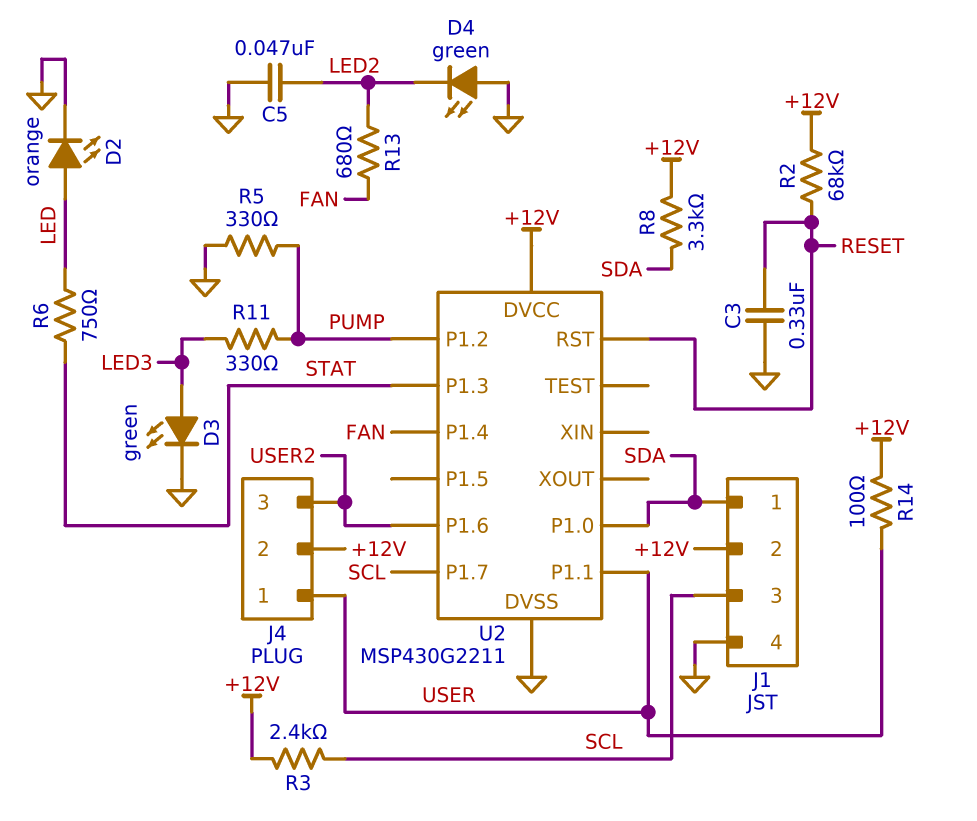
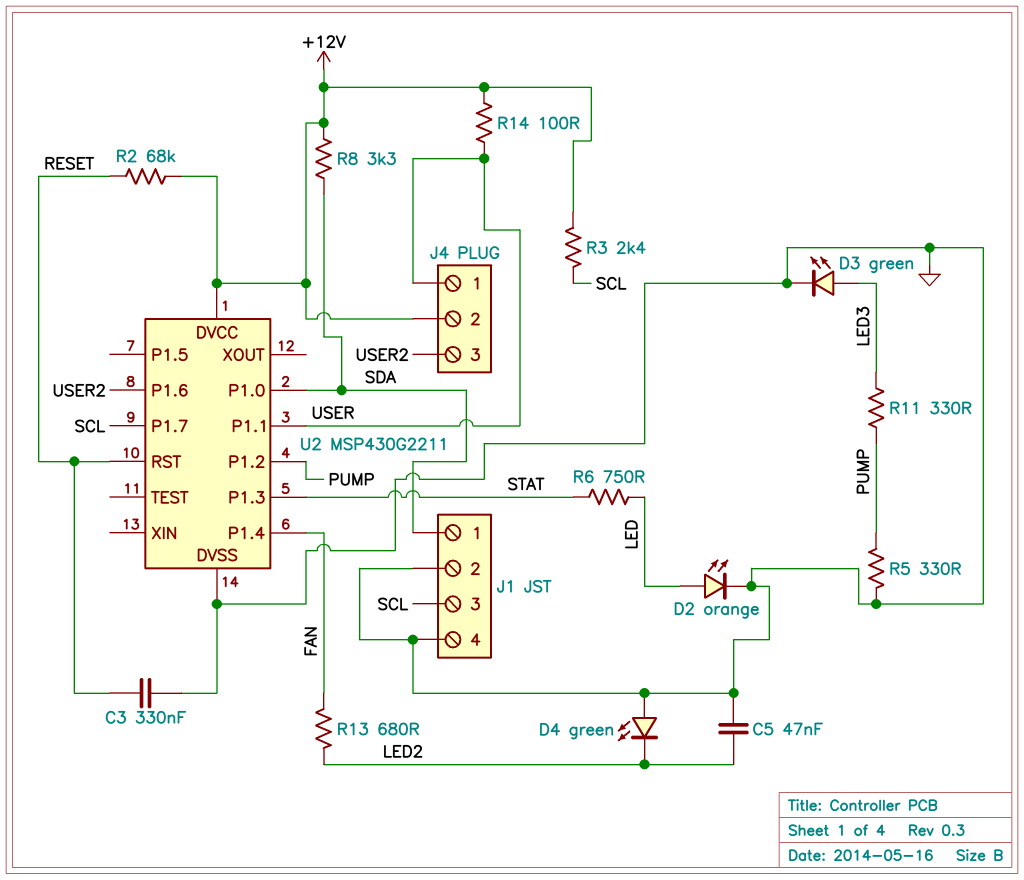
J1 pin 2: +12V -> GND

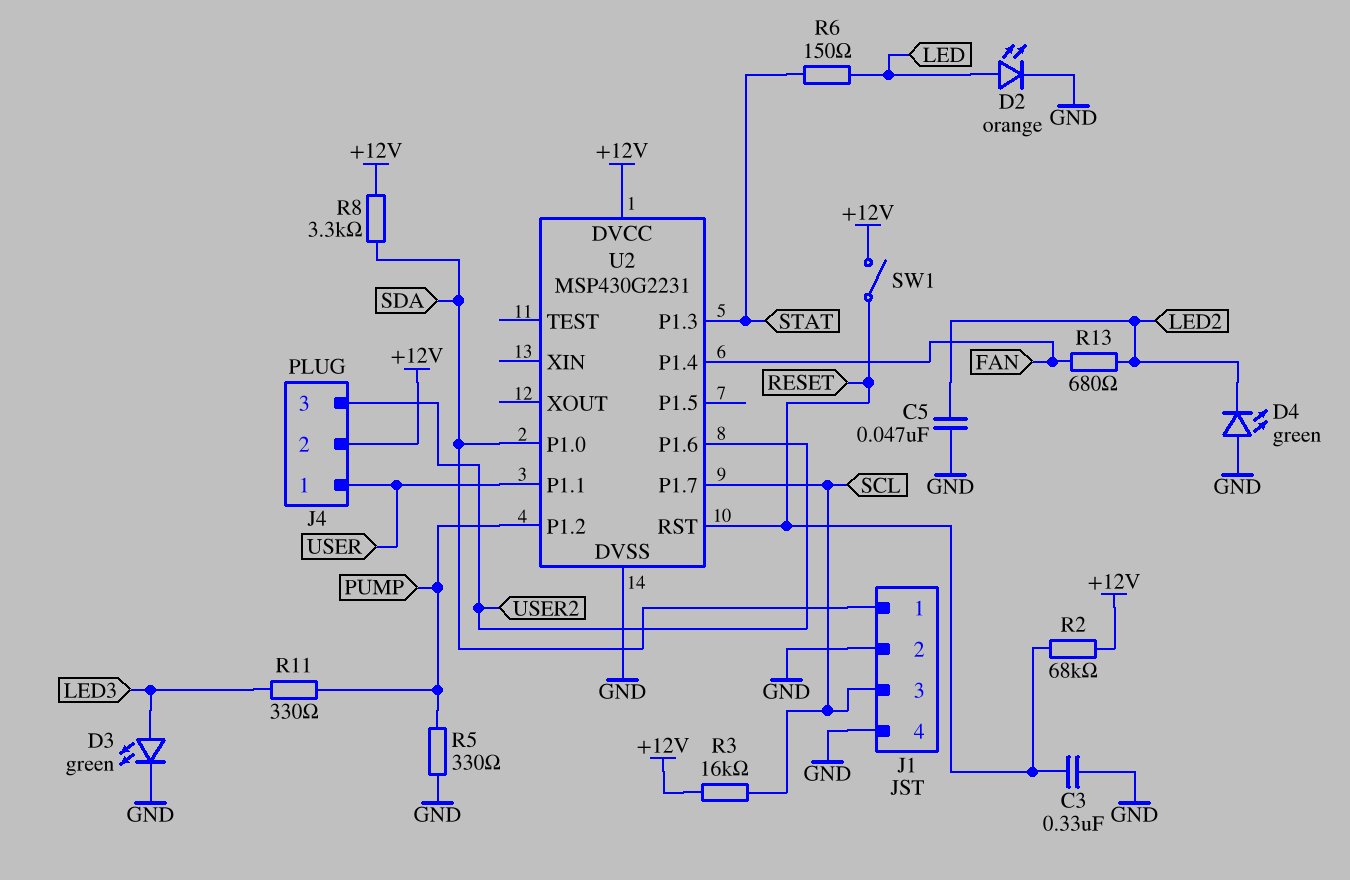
R3: 2.4k (+12V, SCL) -> 16k (+12V, SCL)
R6: 750 (LED, STAT) -> 150 (LED, STAT)
R14: 100 (+12V, USER) -> none
SW1: none -> switch (+12V, RESET)
U2: MSP430G2211 -> MSP430G2231

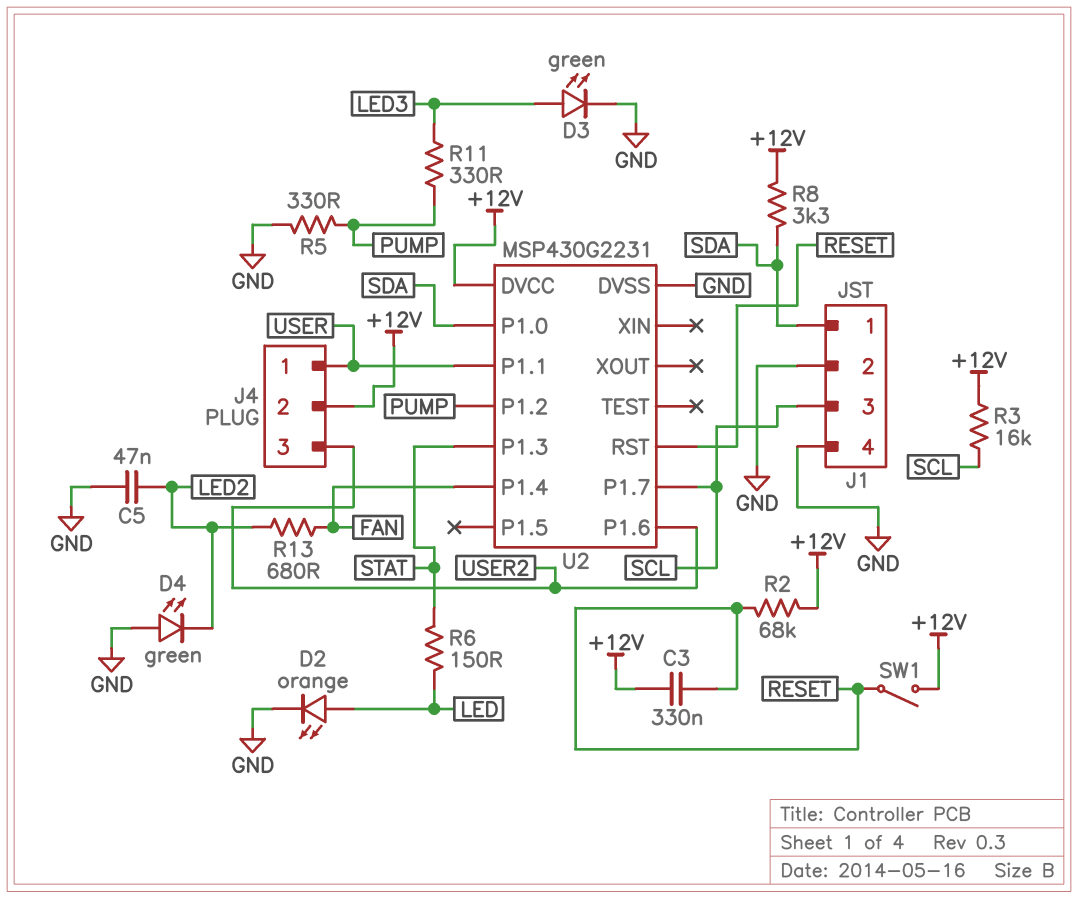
C3: 330nF (GND, RESET) -> 330nF (+12V, RESET)

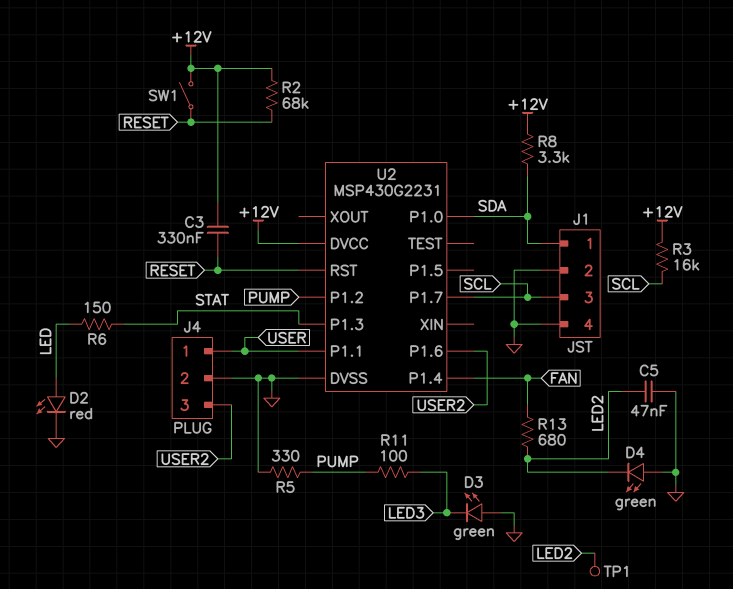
D2: LED orange (A LED, K GND) -> LED red (A LED, K GND)
D3: LED green (A LED3, K GND) -> LED green (A GND, K LED3)
J4 pin 2: +12V -> GND
R11: 330 (LED3, PUMP) -> 100 (LED3, PUMP)
TP1: none -> test point (LED2)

::::::::::

**Exercise description:** Retype each entry above character for character; pictures stay out.

**Written answer:**
J1 pin 2: +12V -> GND

R3: 2.4k (+12V, SCL) -> 16k (+12V, SCL)
R6: 750 (LED, STAT) -> 150 (LED, STAT)
R14: 100 (+12V, USER) -> none
SW1: none -> switch (+12V, RESET)
U2: MSP430G2211 -> MSP430G2231

C3: 330nF (GND, RESET) -> 330nF (+12V, RESET)

D2: LED orange (A LED, K GND) -> LED red (A LED, K GND)
D3: LED green (A LED3, K GND) -> LED green (A GND, K LED3)
J4 pin 2: +12V -> GND
R11: 330 (LED3, PUMP) -> 100 (LED3, PUMP)
TP1: none -> test point (LED2)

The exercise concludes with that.